### WORK ORDER
Please output exactly the lines from the one that holds "turquoise book [233,327,308,398]" through the final line of the data, and nothing else; leave out any pictures.

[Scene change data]

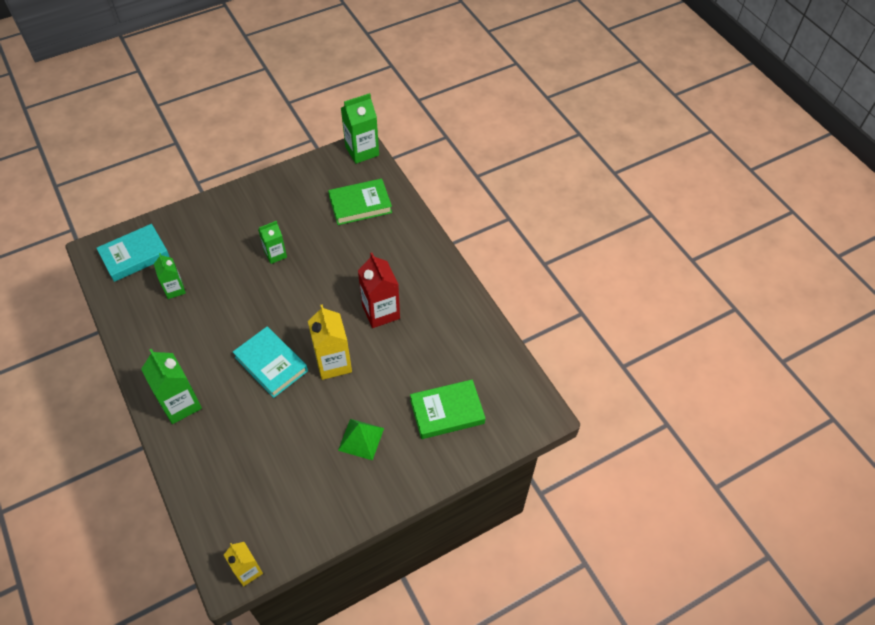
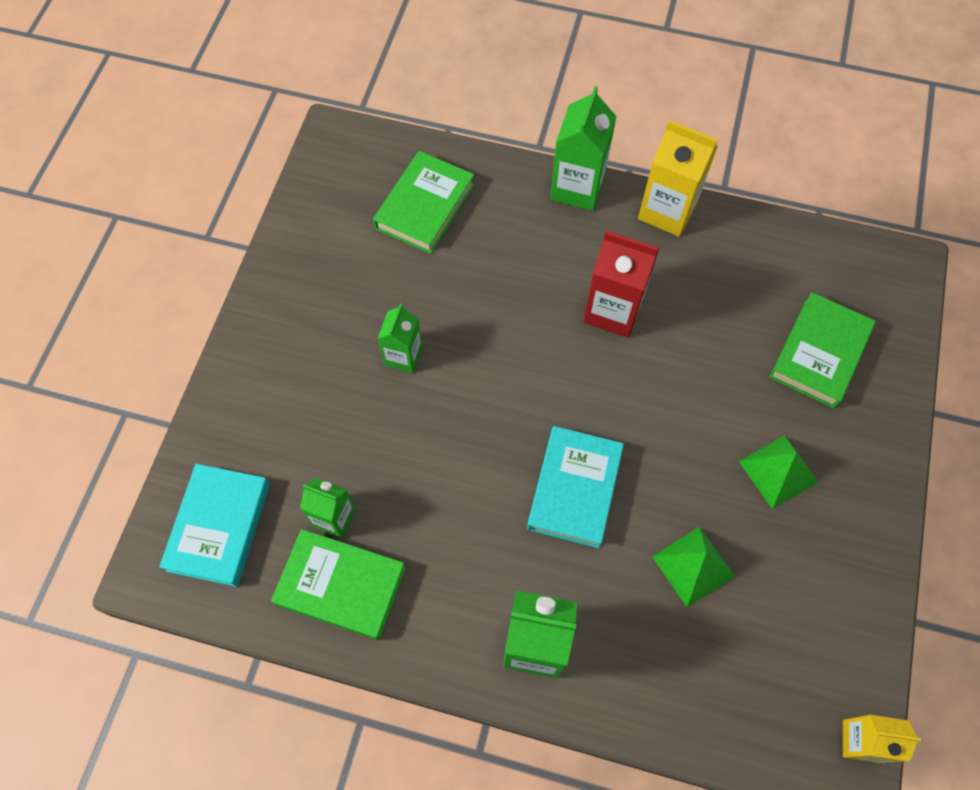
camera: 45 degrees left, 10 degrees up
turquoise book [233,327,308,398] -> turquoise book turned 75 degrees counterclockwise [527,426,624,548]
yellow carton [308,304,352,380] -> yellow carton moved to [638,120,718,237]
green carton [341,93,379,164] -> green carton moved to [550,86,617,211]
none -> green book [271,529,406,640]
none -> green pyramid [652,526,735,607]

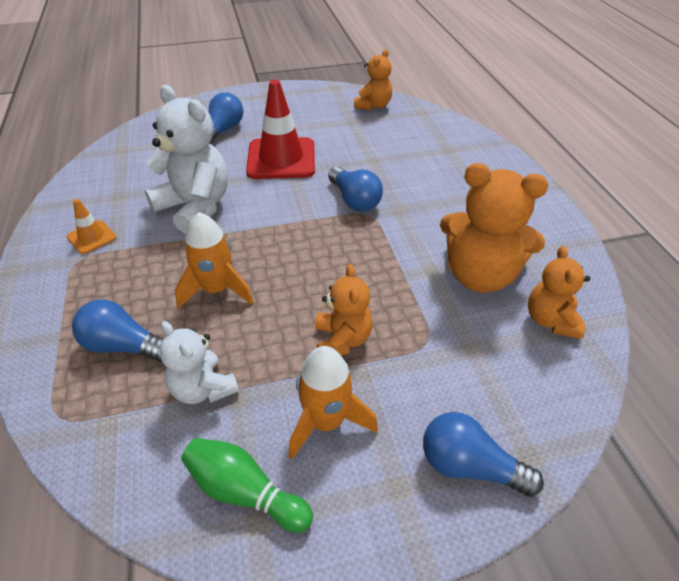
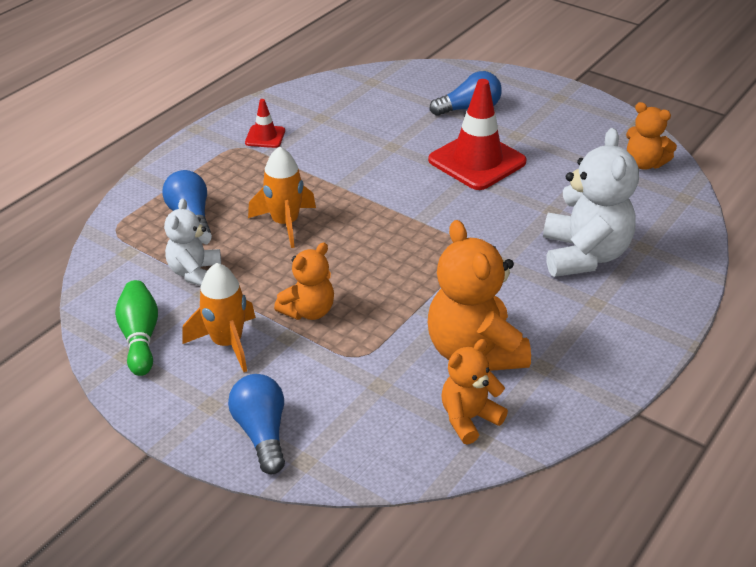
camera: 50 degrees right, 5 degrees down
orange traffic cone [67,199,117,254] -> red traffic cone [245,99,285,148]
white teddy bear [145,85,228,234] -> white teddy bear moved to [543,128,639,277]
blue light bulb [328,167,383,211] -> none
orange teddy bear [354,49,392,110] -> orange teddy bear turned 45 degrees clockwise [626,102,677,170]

### TASK RESPONSE
turquoise book [233,327,308,398] -> turquoise book turned 75 degrees counterclockwise [527,426,624,548]
yellow carton [308,304,352,380] -> yellow carton moved to [638,120,718,237]
green carton [341,93,379,164] -> green carton moved to [550,86,617,211]
none -> green book [271,529,406,640]
none -> green pyramid [652,526,735,607]

camera: 50 degrees right, 5 degrees down
orange traffic cone [67,199,117,254] -> red traffic cone [245,99,285,148]
white teddy bear [145,85,228,234] -> white teddy bear moved to [543,128,639,277]
blue light bulb [328,167,383,211] -> none
orange teddy bear [354,49,392,110] -> orange teddy bear turned 45 degrees clockwise [626,102,677,170]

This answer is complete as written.